**What is expected:**
Produce a verbatim copy of the records, and keep the images out of it.

[Object transformation records]
'''
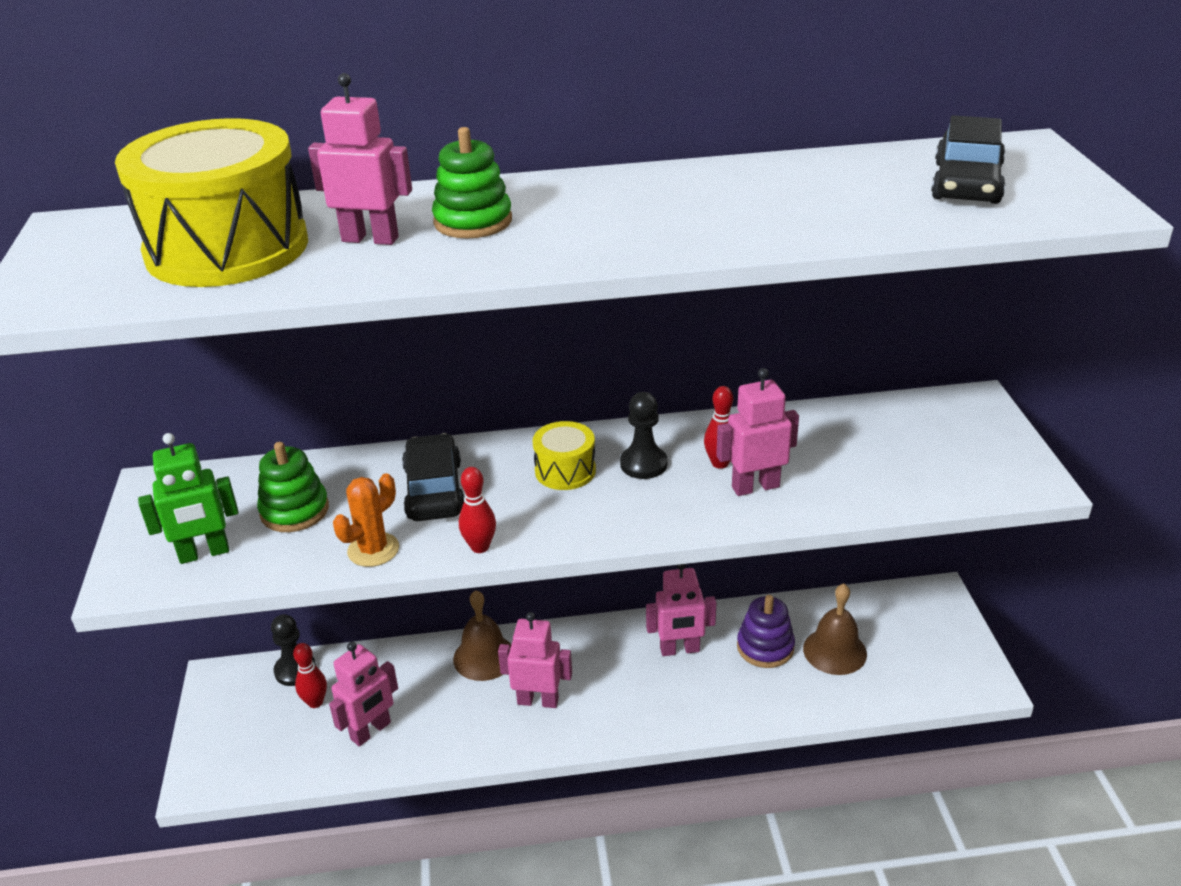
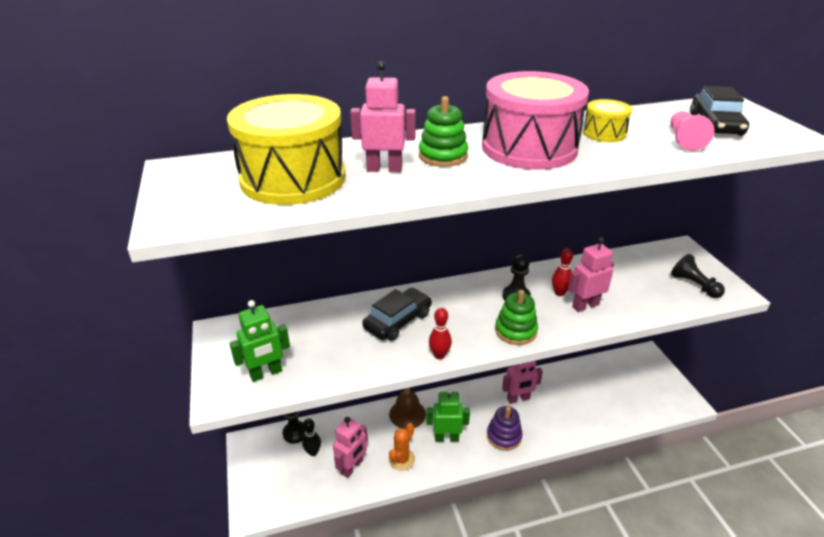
camera: 10 degrees left, 0 degrees up
(294, 511) = (315, 340): green stacking toy -> green stacking toy (515, 331)
(315, 702) = (313, 452): red bowling pin -> black bowling pin
(373, 550) = (374, 362): orange cactus -> orange cactus (402, 459)
(434, 490) = (398, 321): black car -> black car turned 60 degrees clockwise
(538, 700) = (446, 438): pink robot -> green robot
(565, 471) = (472, 303): yellow drum -> yellow drum (604, 133)
(618, 213) = (529, 148): none -> pink drum
(765, 647) = (565, 393): purple stacking toy -> purple stacking toy (504, 436)
(834, 651) = (603, 392): brown bell -> none
(889, 208) = (684, 140): none -> pink pawn
(965, 466) = (694, 285): none -> black pawn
'''
**Solution for this task:**
camera: 10 degrees left, 0 degrees up
(294, 511) = (315, 340): green stacking toy -> green stacking toy (515, 331)
(315, 702) = (313, 452): red bowling pin -> black bowling pin
(373, 550) = (374, 362): orange cactus -> orange cactus (402, 459)
(434, 490) = (398, 321): black car -> black car turned 60 degrees clockwise
(538, 700) = (446, 438): pink robot -> green robot
(565, 471) = (472, 303): yellow drum -> yellow drum (604, 133)
(618, 213) = (529, 148): none -> pink drum
(765, 647) = (565, 393): purple stacking toy -> purple stacking toy (504, 436)
(834, 651) = (603, 392): brown bell -> none
(889, 208) = (684, 140): none -> pink pawn
(965, 466) = (694, 285): none -> black pawn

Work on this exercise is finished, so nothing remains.